• **What you need to do**: Lines from the one containing "removed | yellow_zivuvux" through the end of the entries below: set them down exactly, both ends included, with nothing added.

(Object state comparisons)
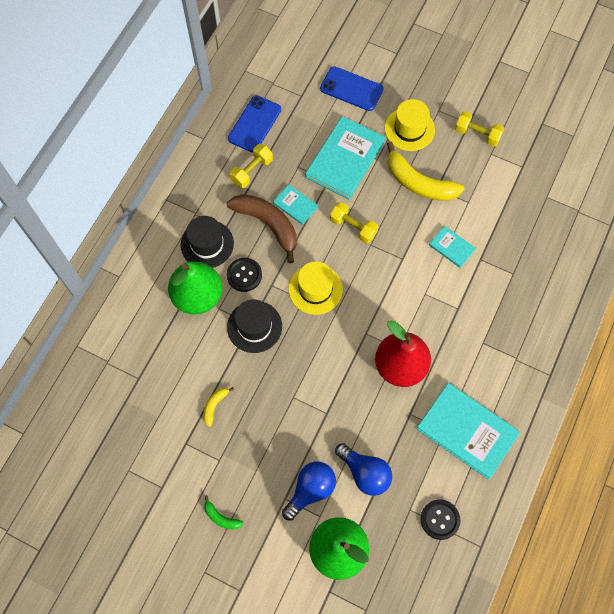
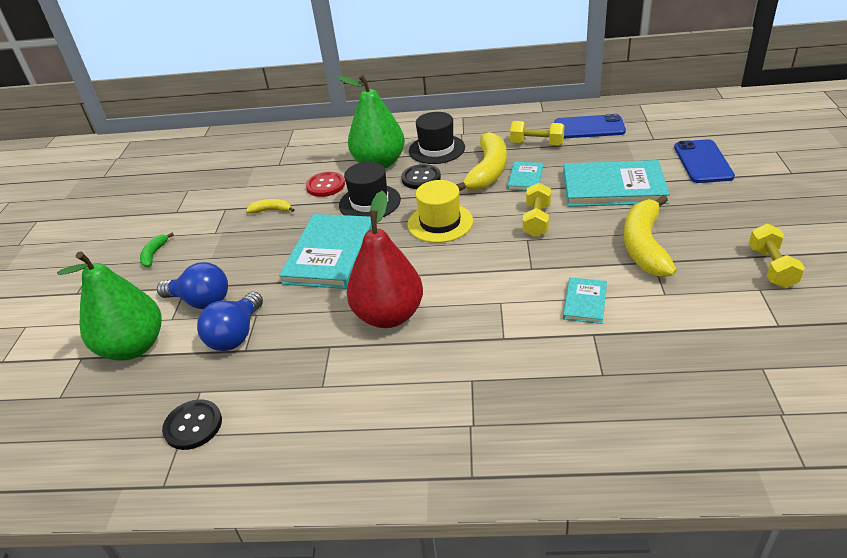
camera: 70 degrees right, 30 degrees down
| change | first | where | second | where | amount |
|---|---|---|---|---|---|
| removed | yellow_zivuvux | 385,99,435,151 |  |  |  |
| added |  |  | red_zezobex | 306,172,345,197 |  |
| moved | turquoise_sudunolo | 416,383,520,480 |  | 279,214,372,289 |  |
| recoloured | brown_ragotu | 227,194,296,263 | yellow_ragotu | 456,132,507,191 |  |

• **Answer to this task**:
| removed | yellow_zivuvux | 385,99,435,151 |  |  |  |
| added |  |  | red_zezobex | 306,172,345,197 |  |
| moved | turquoise_sudunolo | 416,383,520,480 |  | 279,214,372,289 |  |
| recoloured | brown_ragotu | 227,194,296,263 | yellow_ragotu | 456,132,507,191 |  |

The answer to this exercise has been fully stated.